- Work task
Drop the pictures and repeat exactly from the "brown wallet: 3 -> 4" line down to the last line of the entries below.

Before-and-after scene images
◇ ◇ ◇ ◇ ◇ ◇ ◇
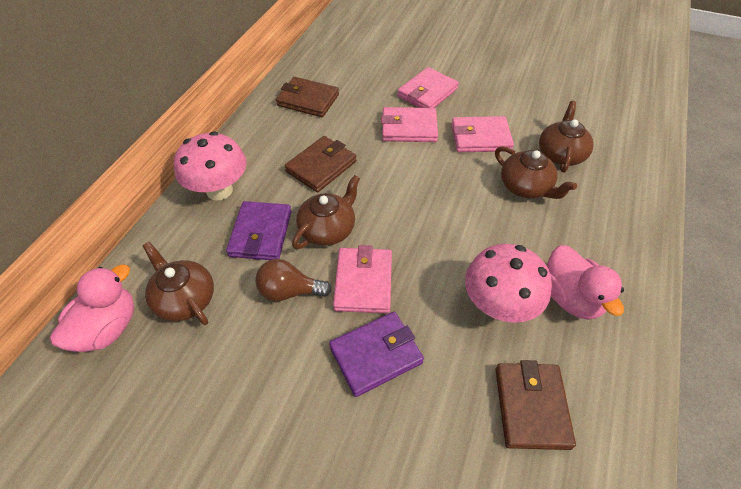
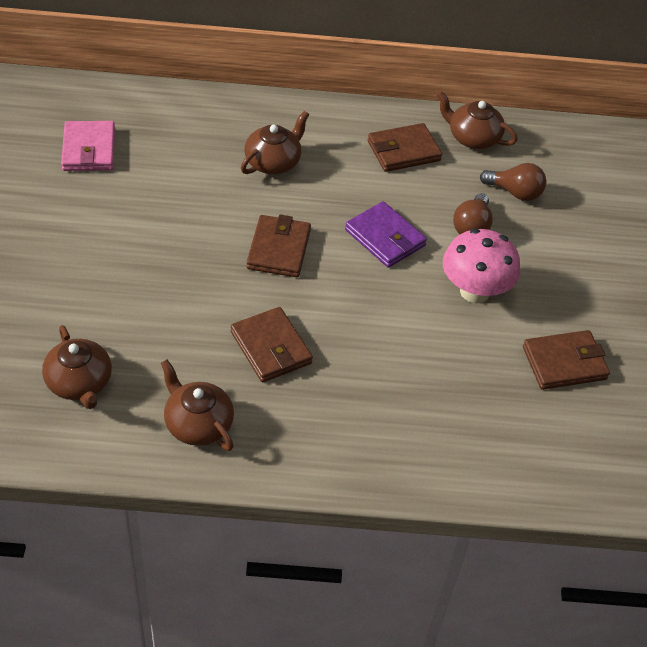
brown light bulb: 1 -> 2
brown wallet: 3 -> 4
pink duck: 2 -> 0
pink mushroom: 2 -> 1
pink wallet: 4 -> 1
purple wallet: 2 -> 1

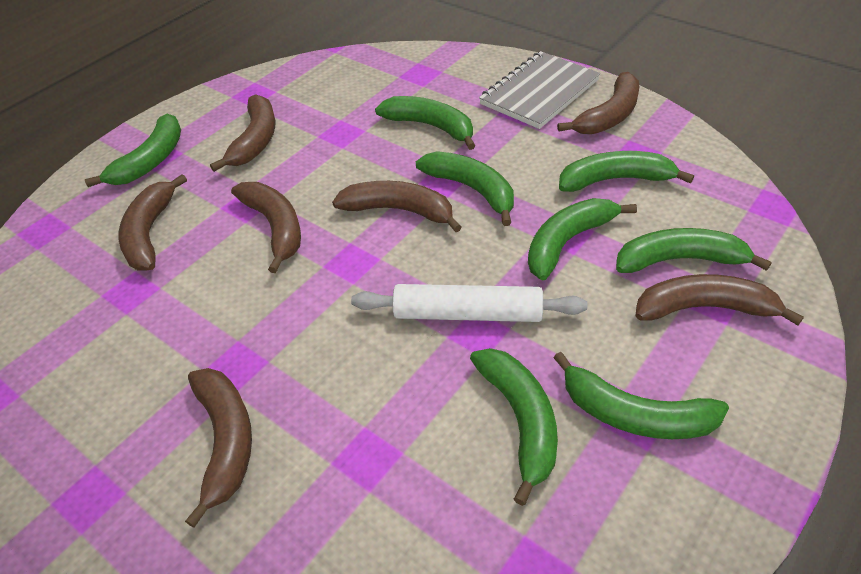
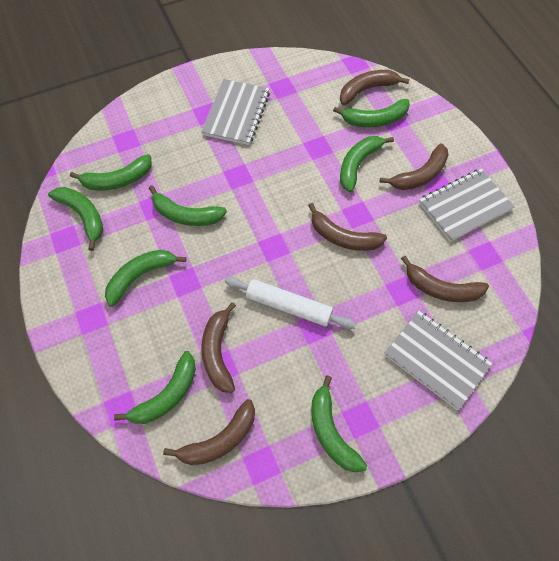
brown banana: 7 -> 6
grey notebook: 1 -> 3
◇ ◇ ◇ ◇ ◇ ◇ ◇
- Task result
brown wallet: 3 -> 4
pink duck: 2 -> 0
pink mushroom: 2 -> 1
pink wallet: 4 -> 1
purple wallet: 2 -> 1

brown banana: 7 -> 6
grey notebook: 1 -> 3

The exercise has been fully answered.